## Work to be completed
Give back exactly the lines of the entries below from the line with "none -> pink plate H5 level 1" to the line with "none -> orange round brick E5:F6 level 2", inclusive, and only those.
Source data Start Marker
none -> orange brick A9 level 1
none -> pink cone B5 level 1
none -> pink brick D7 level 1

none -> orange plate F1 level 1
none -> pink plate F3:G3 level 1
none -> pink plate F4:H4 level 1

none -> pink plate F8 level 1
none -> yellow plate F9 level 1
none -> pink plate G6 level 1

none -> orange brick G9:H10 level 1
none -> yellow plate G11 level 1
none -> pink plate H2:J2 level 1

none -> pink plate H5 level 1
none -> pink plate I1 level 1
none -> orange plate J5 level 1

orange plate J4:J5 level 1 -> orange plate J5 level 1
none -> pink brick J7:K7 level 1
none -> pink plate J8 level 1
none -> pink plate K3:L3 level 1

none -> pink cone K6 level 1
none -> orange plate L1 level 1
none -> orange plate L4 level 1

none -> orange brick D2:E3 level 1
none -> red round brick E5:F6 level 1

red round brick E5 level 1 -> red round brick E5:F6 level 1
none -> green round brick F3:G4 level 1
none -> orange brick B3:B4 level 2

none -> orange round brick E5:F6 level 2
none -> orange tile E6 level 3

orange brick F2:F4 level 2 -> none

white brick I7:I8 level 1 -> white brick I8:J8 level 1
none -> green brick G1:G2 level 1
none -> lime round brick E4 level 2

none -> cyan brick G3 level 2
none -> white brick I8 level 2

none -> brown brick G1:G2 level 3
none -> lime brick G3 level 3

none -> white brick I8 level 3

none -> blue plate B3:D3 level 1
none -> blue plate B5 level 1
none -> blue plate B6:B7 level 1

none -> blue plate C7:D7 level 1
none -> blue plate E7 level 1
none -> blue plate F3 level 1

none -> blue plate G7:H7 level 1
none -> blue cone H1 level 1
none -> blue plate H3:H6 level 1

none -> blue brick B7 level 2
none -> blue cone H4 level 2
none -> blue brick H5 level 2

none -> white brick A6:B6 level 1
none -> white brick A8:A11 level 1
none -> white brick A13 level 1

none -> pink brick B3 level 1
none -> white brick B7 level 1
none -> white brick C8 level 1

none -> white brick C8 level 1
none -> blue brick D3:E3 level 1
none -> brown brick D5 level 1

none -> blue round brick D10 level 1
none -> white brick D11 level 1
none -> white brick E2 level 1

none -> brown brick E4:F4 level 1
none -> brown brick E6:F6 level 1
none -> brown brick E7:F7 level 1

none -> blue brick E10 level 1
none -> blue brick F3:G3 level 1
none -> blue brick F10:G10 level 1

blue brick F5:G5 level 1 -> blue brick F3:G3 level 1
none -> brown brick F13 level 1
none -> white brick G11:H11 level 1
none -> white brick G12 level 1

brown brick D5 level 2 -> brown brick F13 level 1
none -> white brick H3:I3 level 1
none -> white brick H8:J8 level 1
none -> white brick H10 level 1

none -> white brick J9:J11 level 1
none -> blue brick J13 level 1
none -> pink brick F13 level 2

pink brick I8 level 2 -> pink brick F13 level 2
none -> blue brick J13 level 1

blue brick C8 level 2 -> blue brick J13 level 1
Source data End Marker
## Result for this task
none -> pink plate H5 level 1
none -> pink plate I1 level 1
none -> orange plate J5 level 1

orange plate J4:J5 level 1 -> orange plate J5 level 1
none -> pink brick J7:K7 level 1
none -> pink plate J8 level 1
none -> pink plate K3:L3 level 1

none -> pink cone K6 level 1
none -> orange plate L1 level 1
none -> orange plate L4 level 1

none -> orange brick D2:E3 level 1
none -> red round brick E5:F6 level 1

red round brick E5 level 1 -> red round brick E5:F6 level 1
none -> green round brick F3:G4 level 1
none -> orange brick B3:B4 level 2

none -> orange round brick E5:F6 level 2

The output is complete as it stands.